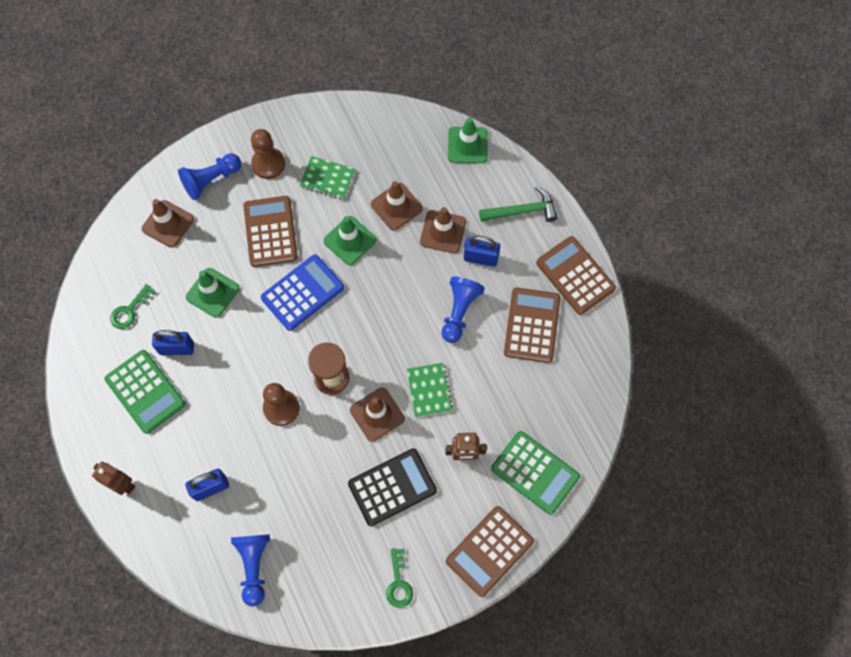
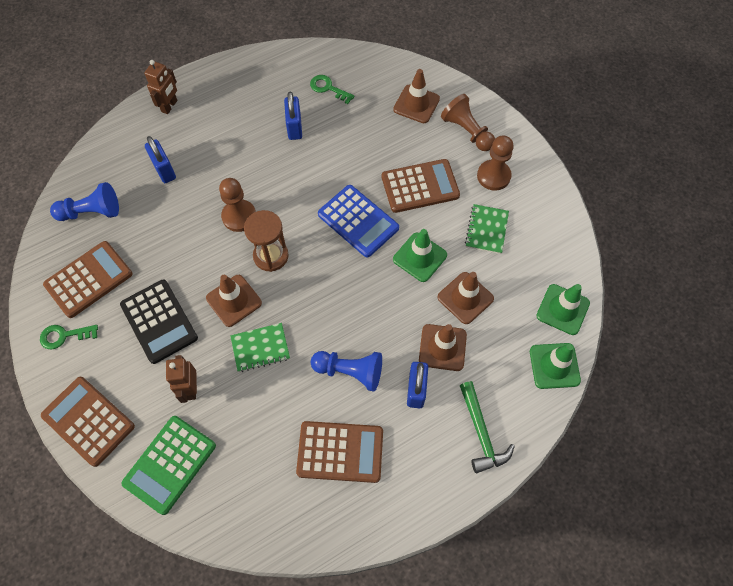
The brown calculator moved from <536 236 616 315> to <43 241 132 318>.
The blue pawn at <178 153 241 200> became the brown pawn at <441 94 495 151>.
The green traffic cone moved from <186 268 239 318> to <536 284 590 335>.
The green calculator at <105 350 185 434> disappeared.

▸ YOUR INSTRUCTIONS
From the line containing "The blue pawn" to the final line of the data above, transcribe every line exactly and nothing more.

▸ ANSWER TO THE EXERCISE
The blue pawn at <178 153 241 200> became the brown pawn at <441 94 495 151>.
The green traffic cone moved from <186 268 239 318> to <536 284 590 335>.
The green calculator at <105 350 185 434> disappeared.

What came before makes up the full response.